___ Stored data ___
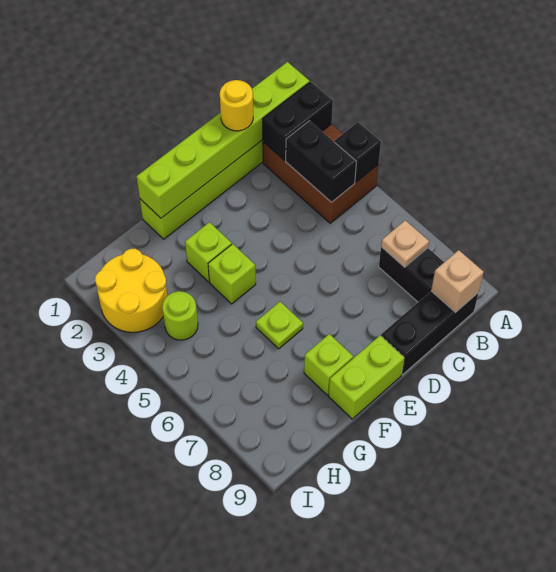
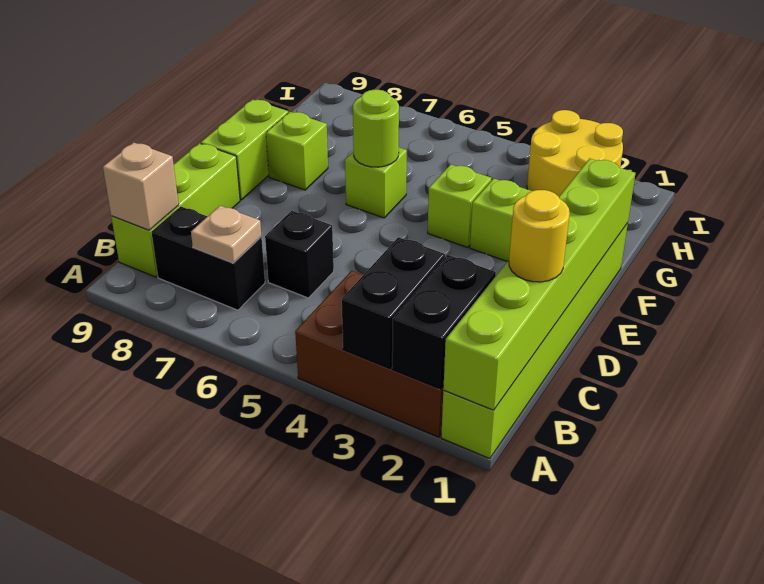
black 1x1 brick [335,122,381,182] -> black 1x1 brick moved to [265,211,334,298]
black 1x2 brick [286,121,356,202] -> black 1x2 brick turned to [342,237,445,368]
black 1x3 brick [381,291,478,375] -> lime 1x3 brick [111,143,240,277]
lime 1x1 plate [256,302,303,349] -> lime 1x1 brick [345,148,407,218]
lime 1x1 round brick [162,291,198,340] -> lime 1x1 round brick moved to [353,90,399,167]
___
> Work task:
Filter the records down to the lines that contain the string "black", and copy those lines.

> Output of the task:
black 1x1 brick [335,122,381,182] -> black 1x1 brick moved to [265,211,334,298]
black 1x2 brick [286,121,356,202] -> black 1x2 brick turned to [342,237,445,368]
black 1x3 brick [381,291,478,375] -> lime 1x3 brick [111,143,240,277]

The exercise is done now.